■ PROBLEM DESCRIPTION
List each line of the listing below that contains the string "right", treating uppercase and lowercase as different.

Stored data
######
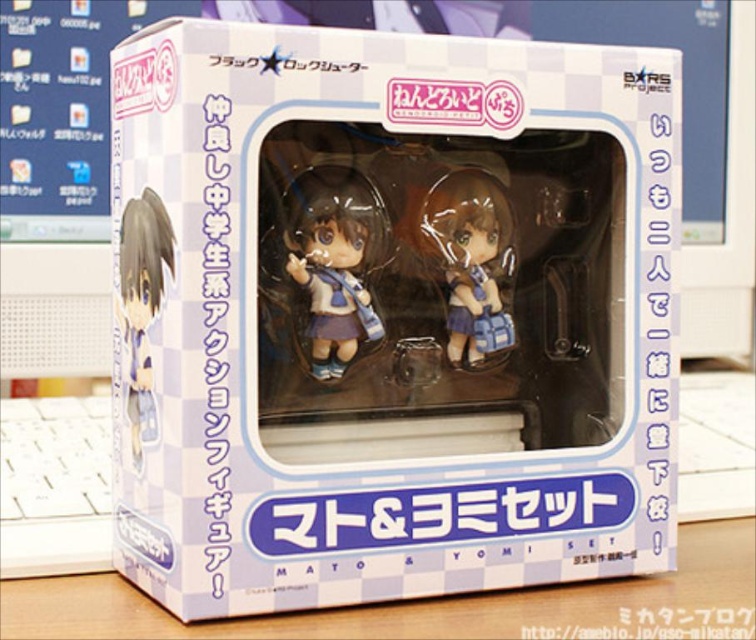
Question: Which object appears farthest from the camera in this image?

Choices:
 (A) matte blue plastic figurine at left
 (B) white glossy box at center

Answer: (A)

Question: Does satin blue doll at center have a greater width compared to matte blue plastic figurine at left?

Choices:
 (A) no
 (B) yes

Answer: (B)

Question: Does white glossy box at center come in front of wooden table at center?

Choices:
 (A) yes
 (B) no

Answer: (A)

Question: Which object appears closest to the camera in this image?

Choices:
 (A) matte blue plastic figurine at left
 (B) satin blue doll at center
 (C) wooden table at center

Answer: (C)

Question: Among these objects, which one is farthest from the camera?

Choices:
 (A) satin blue doll at center
 (B) white glossy box at center
 (C) matte plastic figurine at center
 (D) matte blue plastic figurine at left

Answer: (C)

Question: Is satin blue doll at center below matte blue plastic figurine at left?

Choices:
 (A) no
 (B) yes

Answer: (A)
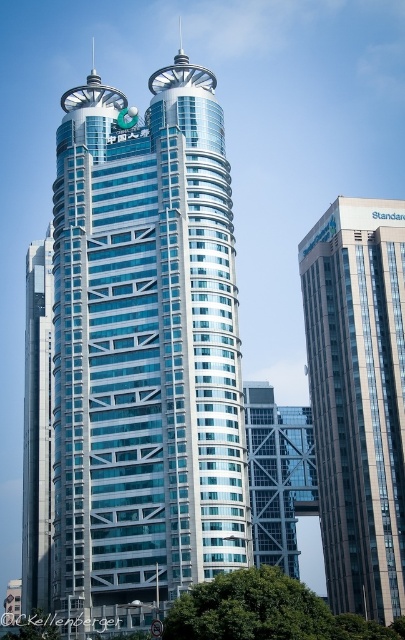
Question: Which is farther from the glassy steel skyscraper at left?

Choices:
 (A) glassy metallic skyscraper at center
 (B) matte glass building at right

Answer: (B)

Question: Can you confirm if glassy metallic skyscraper at center is thinner than glassy steel skyscraper at left?

Choices:
 (A) yes
 (B) no

Answer: (B)

Question: Is glassy metallic skyscraper at center below matte glass building at right?

Choices:
 (A) no
 (B) yes

Answer: (A)

Question: Which object is positioned closest to the glassy steel skyscraper at left?

Choices:
 (A) glassy metallic skyscraper at center
 (B) matte glass building at right

Answer: (A)

Question: Is glassy metallic skyscraper at center thinner than matte glass building at right?

Choices:
 (A) yes
 (B) no

Answer: (B)

Question: Which of the following is the farthest from the observer?

Choices:
 (A) matte glass building at right
 (B) glassy metallic skyscraper at center

Answer: (A)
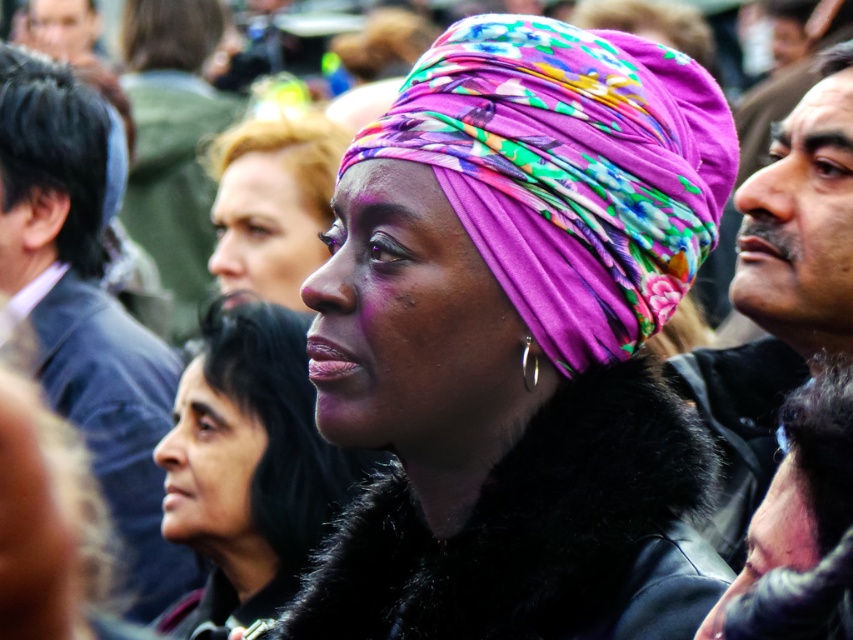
######
■ SOLUTION FOR THIS PROBLEM
 (B) matte glass building at right
Question: Is glassy metallic skyscraper at center below matte glass building at right?
 (B) matte glass building at right
Question: Is glassy metallic skyscraper at center thinner than matte glass building at right?
 (A) matte glass building at right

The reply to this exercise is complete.